*RECORDS FOR THE TASK*
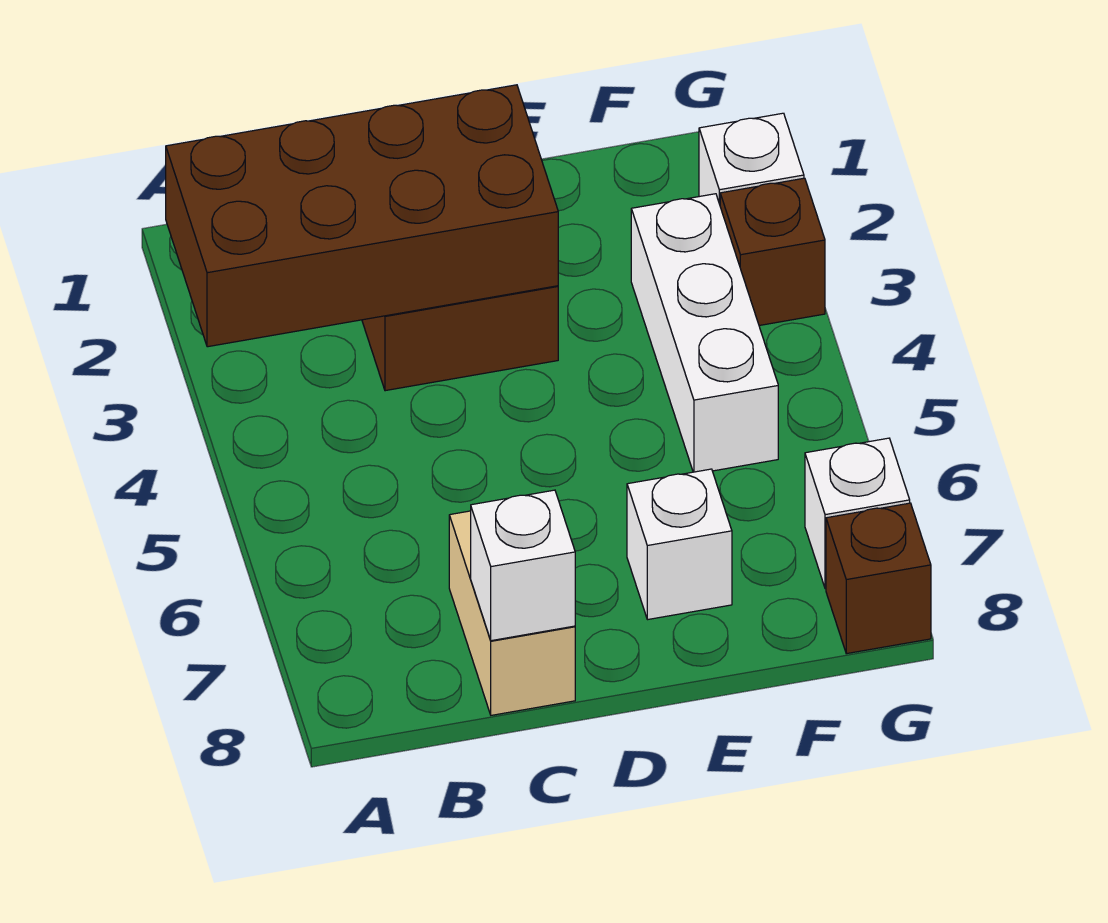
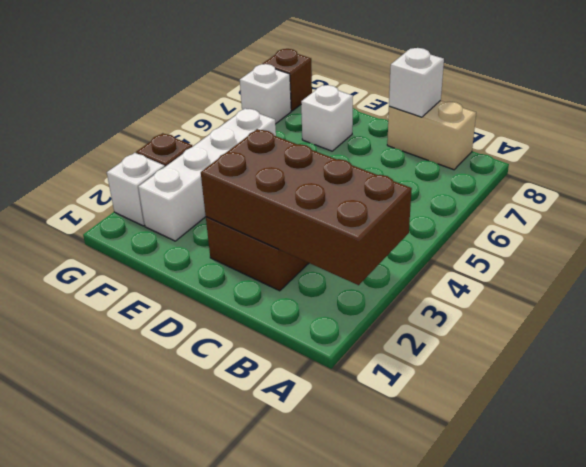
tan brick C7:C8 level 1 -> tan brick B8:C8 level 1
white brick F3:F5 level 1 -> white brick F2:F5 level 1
* * *
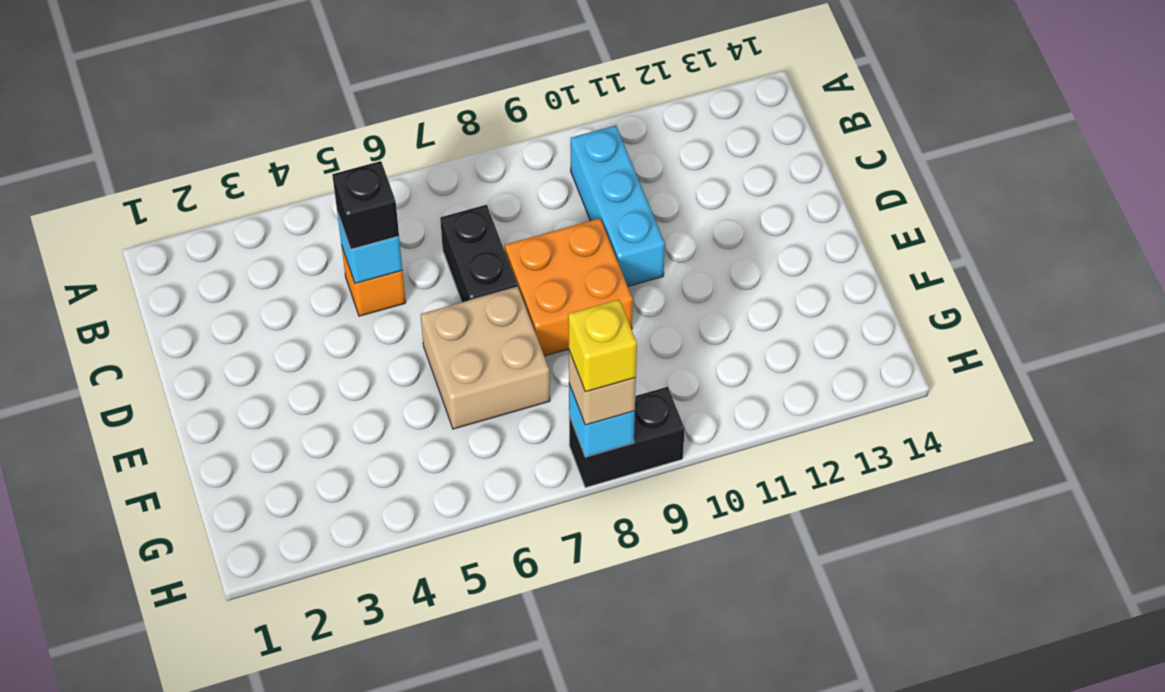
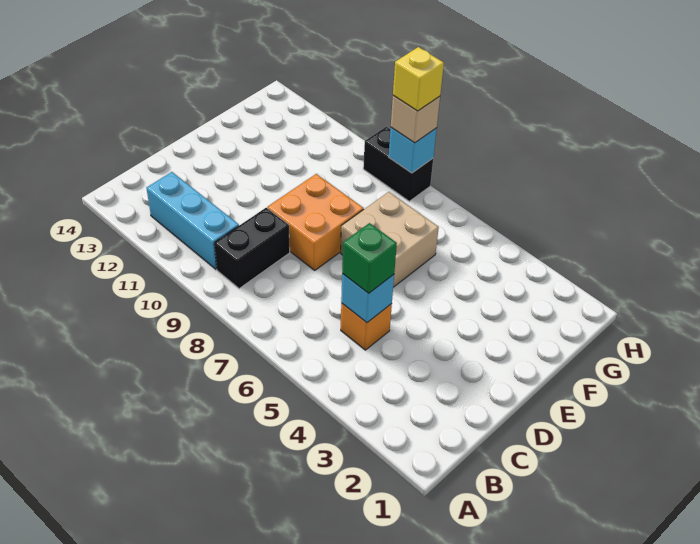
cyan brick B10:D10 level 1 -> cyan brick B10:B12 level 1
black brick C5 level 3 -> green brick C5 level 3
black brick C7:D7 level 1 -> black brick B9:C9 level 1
* * *
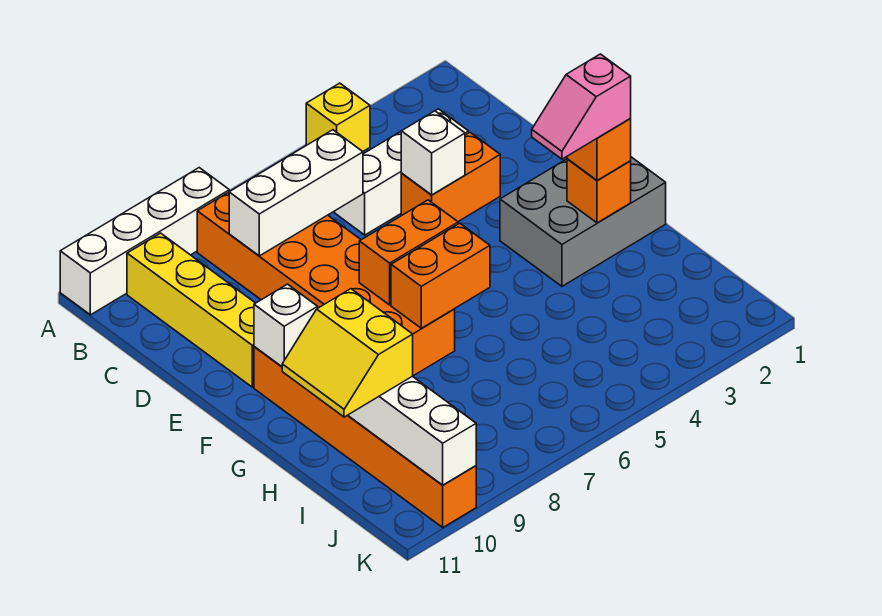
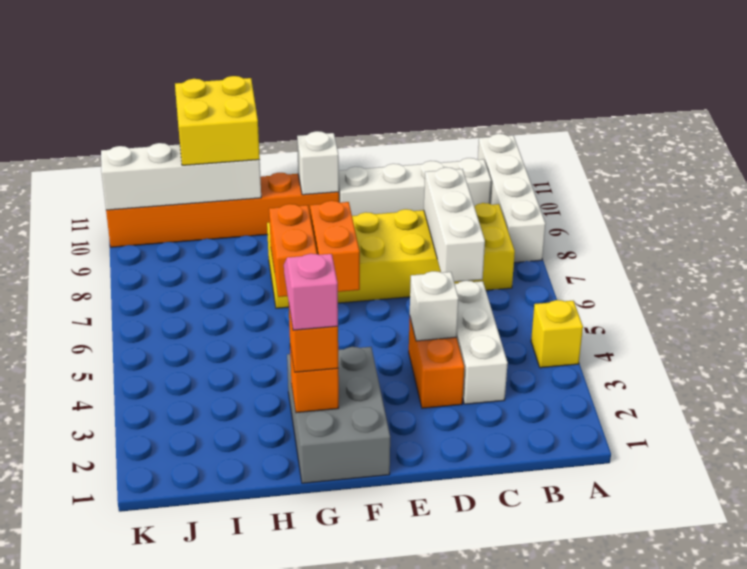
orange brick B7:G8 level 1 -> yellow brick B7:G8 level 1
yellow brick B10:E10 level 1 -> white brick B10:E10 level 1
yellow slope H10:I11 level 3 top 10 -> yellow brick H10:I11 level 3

*TASK BRIEF*
Retype exactly the lines of the data above that fall between the line with "yellow brick B10:E10" and the line with "yellow slope H10:I11", inclusive, and add nothing.

*SOLUTION TO THE EXERCISE*
yellow brick B10:E10 level 1 -> white brick B10:E10 level 1
yellow slope H10:I11 level 3 top 10 -> yellow brick H10:I11 level 3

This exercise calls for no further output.